* **WHAT YOU ARE ASKED TO DO**
Using only the entries below, output the lines starting at the one containing "brown plane: 12 -> 11" and ending at the one containing "pink soap dispenser: 1 -> 2", exactly and inclusive of both, omitting the pictures.

[Object transformation records]
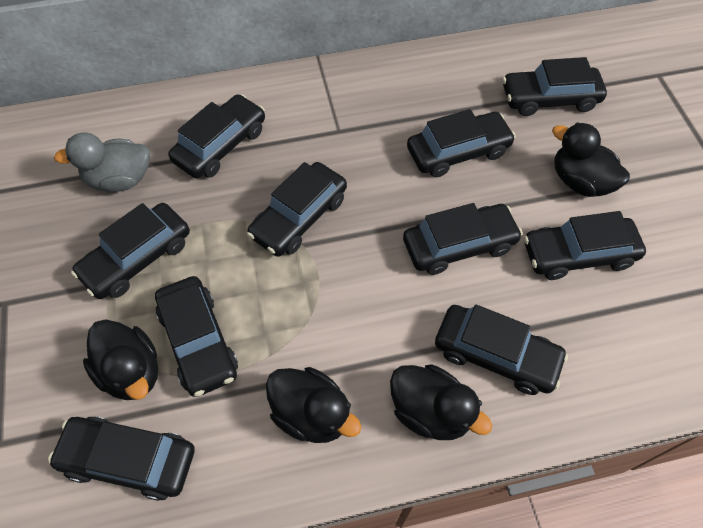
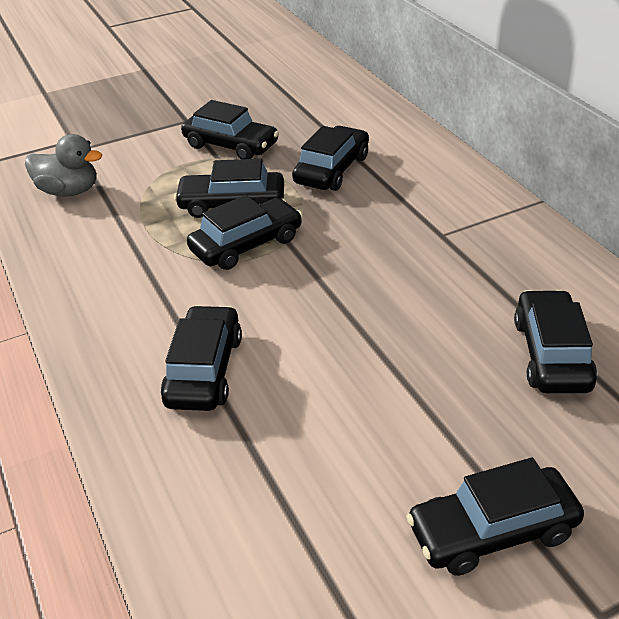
black car: 10 -> 7
black duck: 4 -> 0

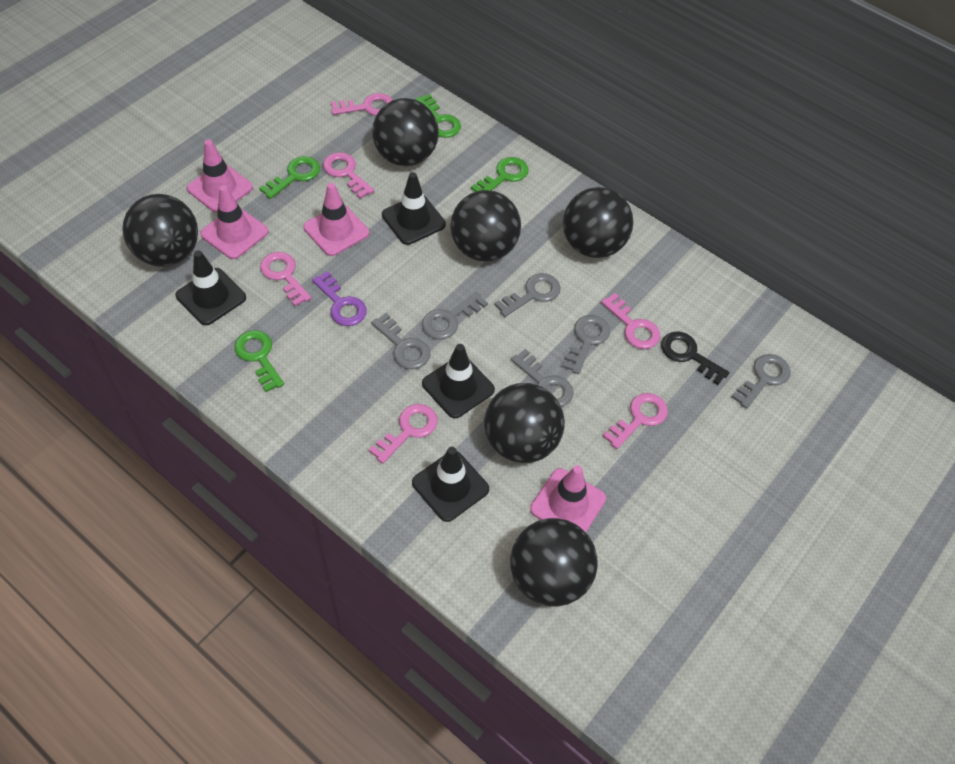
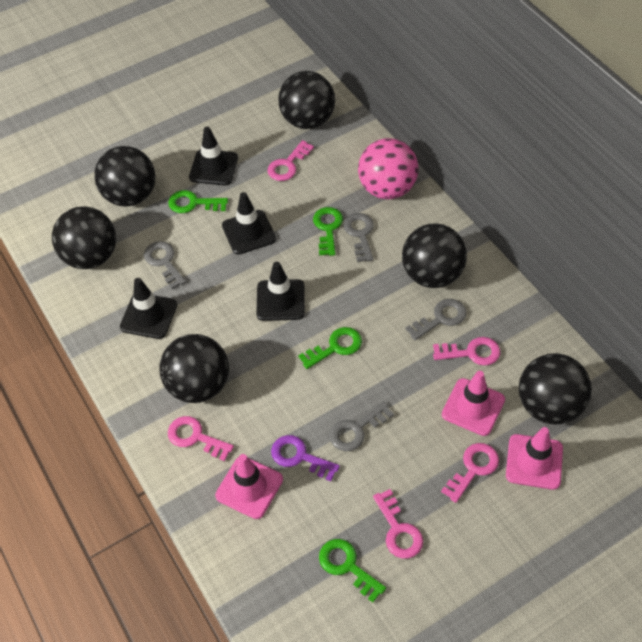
black key: 1 -> 0
grey key: 6 -> 4
pink ball: 0 -> 1
pink key: 6 -> 5
pink traffic cone: 4 -> 3

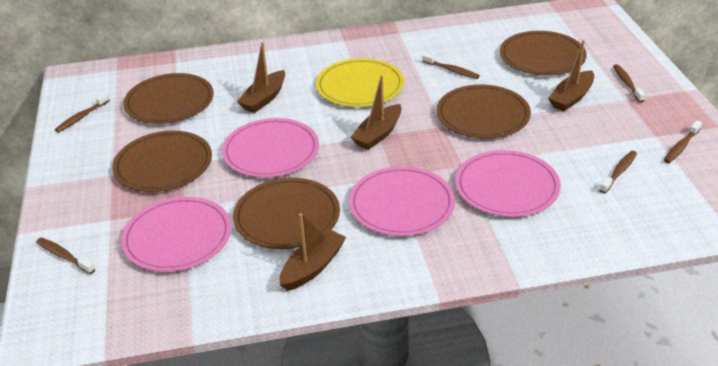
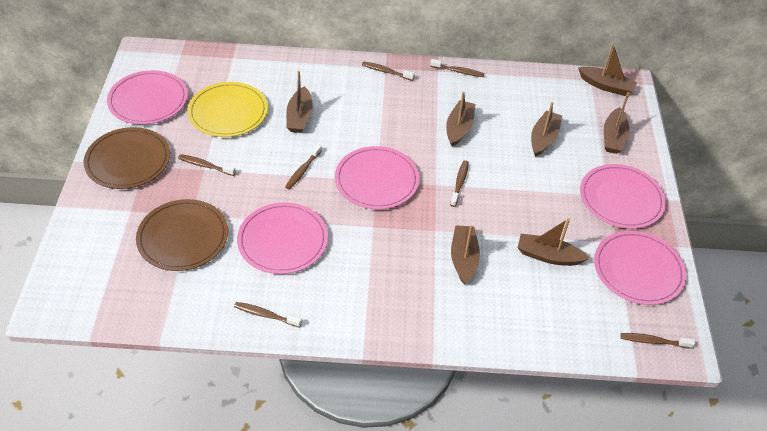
brown boat: 4 -> 7
brown plate: 5 -> 2
brown toothbrush: 6 -> 7
pink plate: 4 -> 5

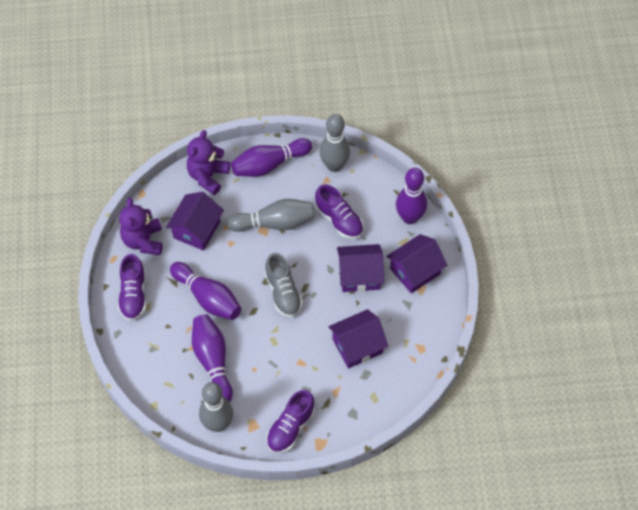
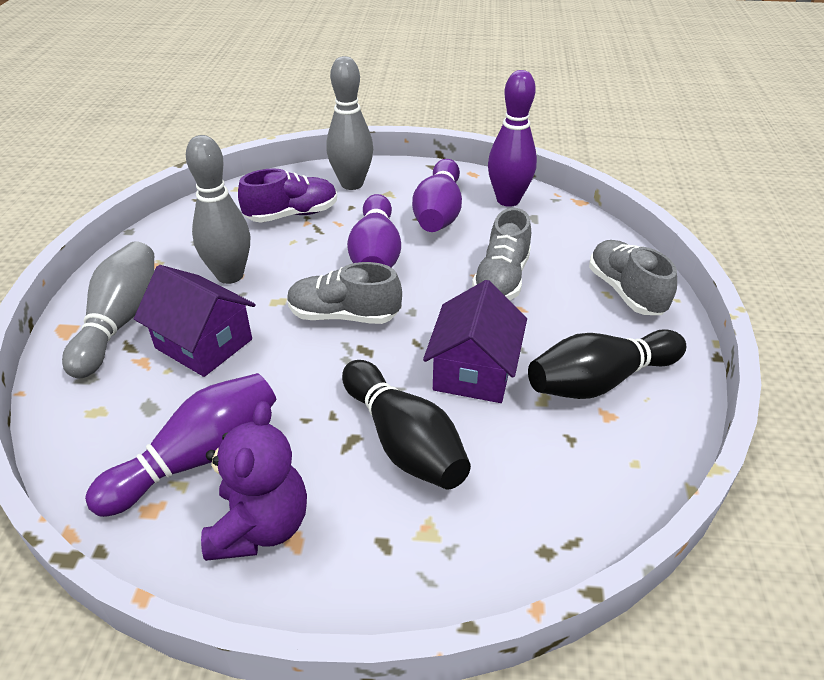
black bowling pin: 0 -> 2
grey shoe: 1 -> 3
purple house: 4 -> 2
purple shoe: 3 -> 1
purple teddy bear: 2 -> 1

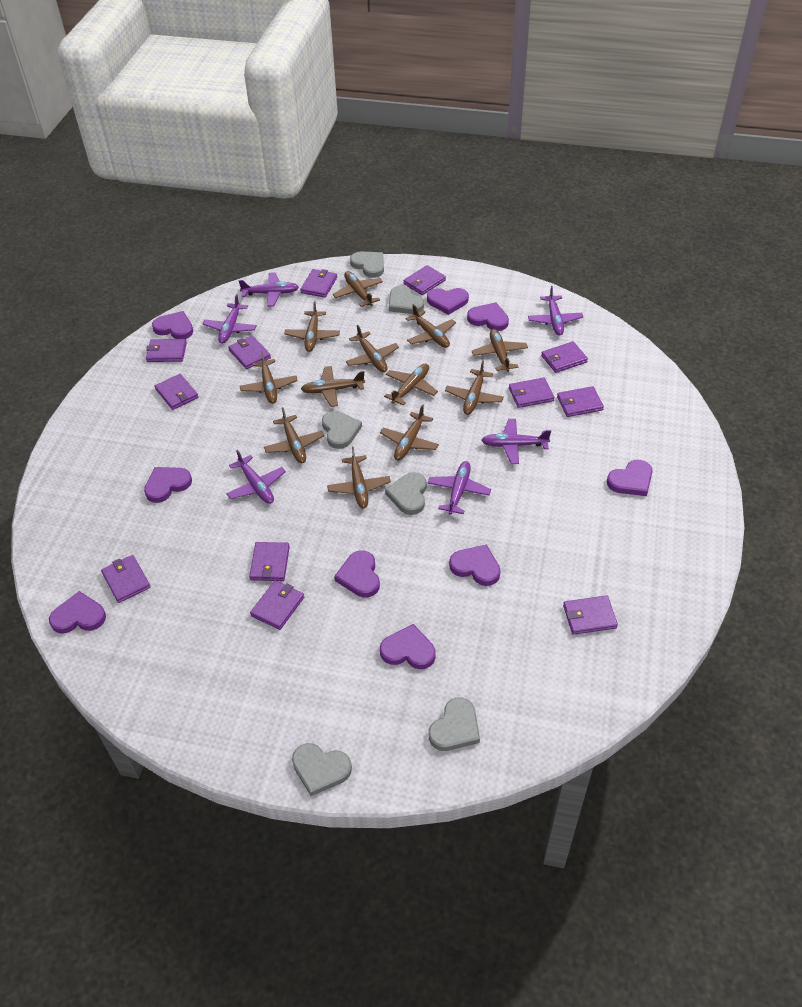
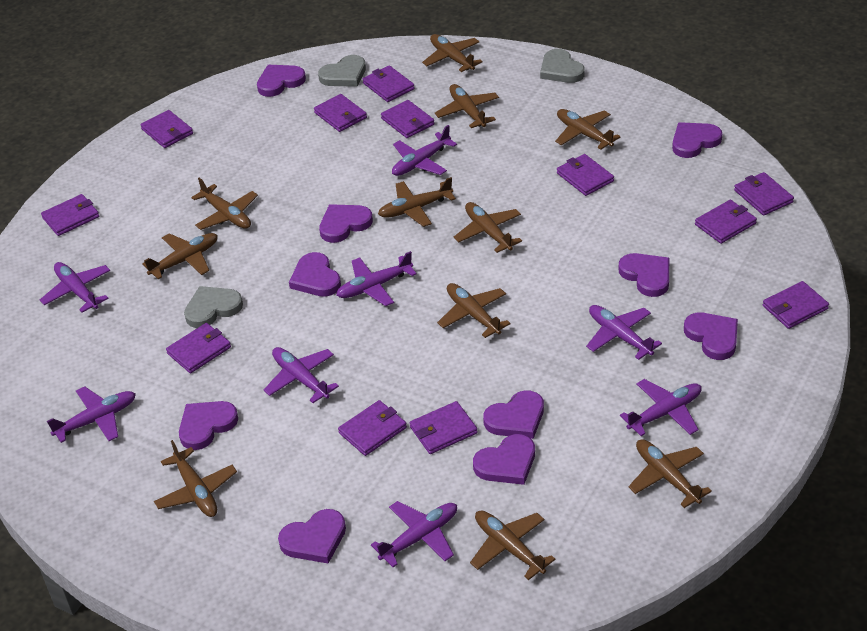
brown plane: 12 -> 11
grey heart: 6 -> 3
purple heart: 9 -> 10
purple plane: 6 -> 8

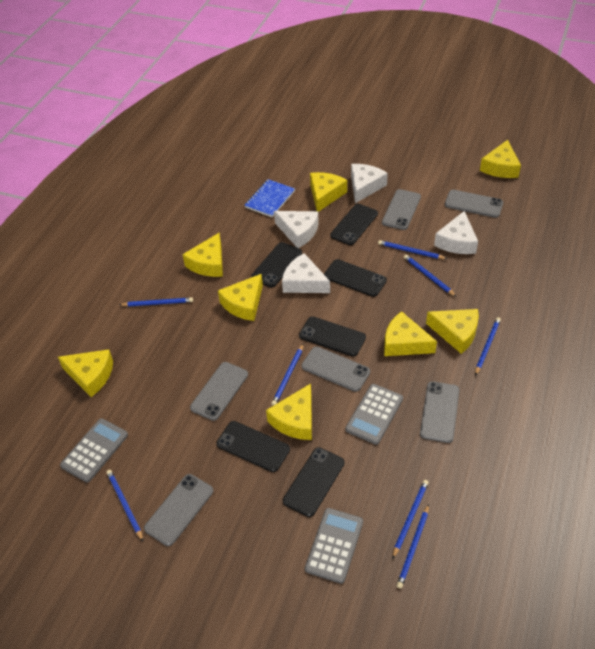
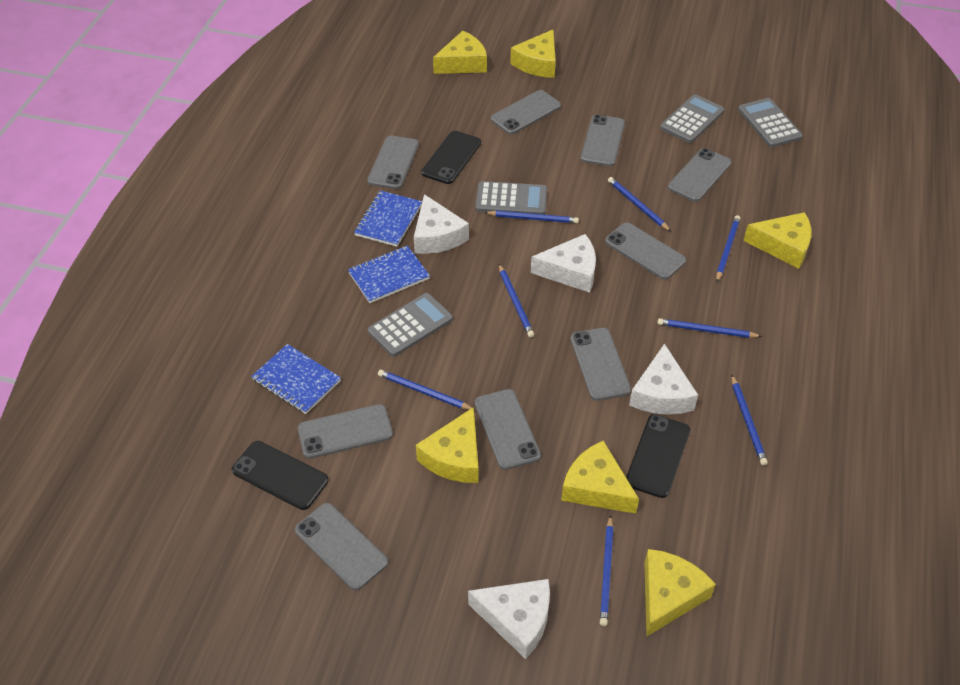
black phone: 6 -> 3
blue notebook: 1 -> 3
grey calculator: 3 -> 4
grey phone: 6 -> 9
yellow cheese: 8 -> 6

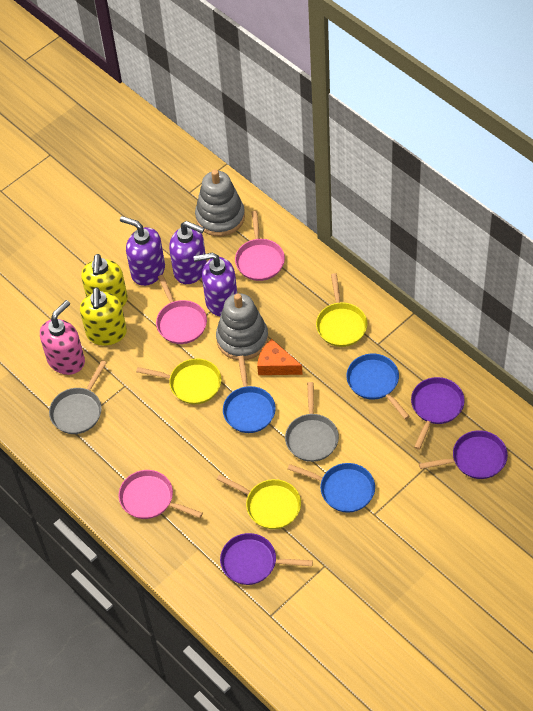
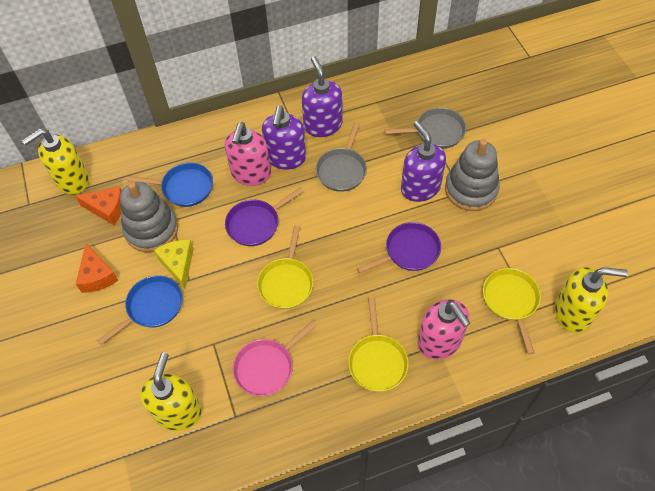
blue pan: 3 -> 2
orange cheese: 1 -> 2
pink pan: 3 -> 1
pink soap dispenser: 1 -> 2
purple pan: 3 -> 2
yellow cheese: 0 -> 1
yellow soap dispenser: 2 -> 3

* **FINISHED EXERCISE**
brown plane: 12 -> 11
grey heart: 6 -> 3
purple heart: 9 -> 10
purple plane: 6 -> 8

black phone: 6 -> 3
blue notebook: 1 -> 3
grey calculator: 3 -> 4
grey phone: 6 -> 9
yellow cheese: 8 -> 6

blue pan: 3 -> 2
orange cheese: 1 -> 2
pink pan: 3 -> 1
pink soap dispenser: 1 -> 2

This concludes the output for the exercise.